§ **Exercise**: Return only these lines, exactly: the one containing "none -> orange bottle [217,370,295,525]" and every line after it in the listing.
Raw data Start Marker
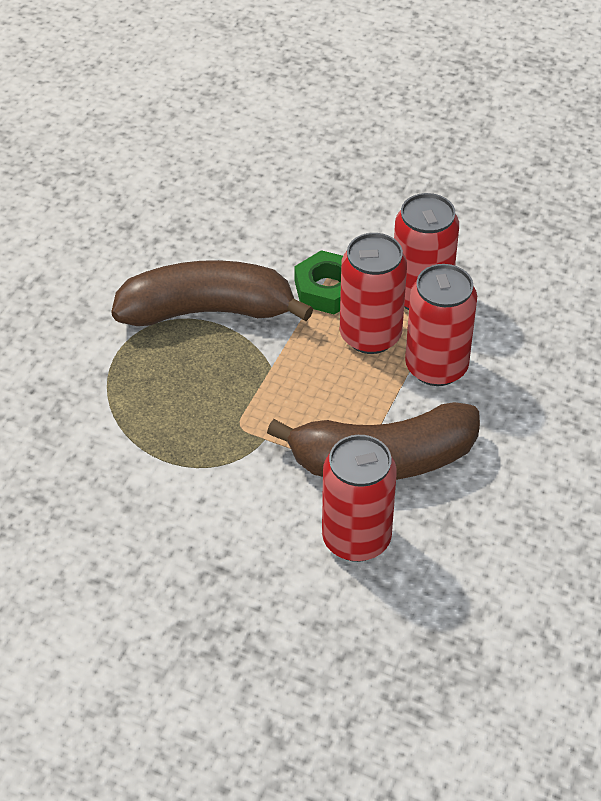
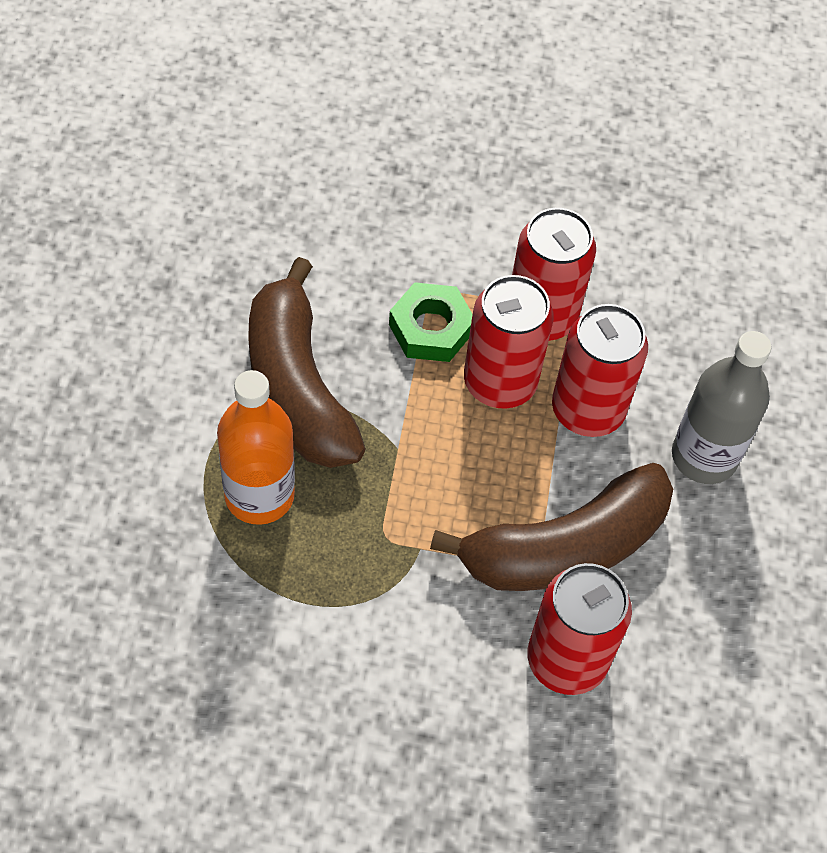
camera: 20 degrees left, 10 degrees up
brown banana [111,260,313,326] -> brown banana turned 90 degrees counterclockwise [248,257,366,468]
none -> orange bottle [217,370,295,525]
none -> grey bottle [672,331,772,484]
Raw data End Marker
§ **Result for this task**:
none -> orange bottle [217,370,295,525]
none -> grey bottle [672,331,772,484]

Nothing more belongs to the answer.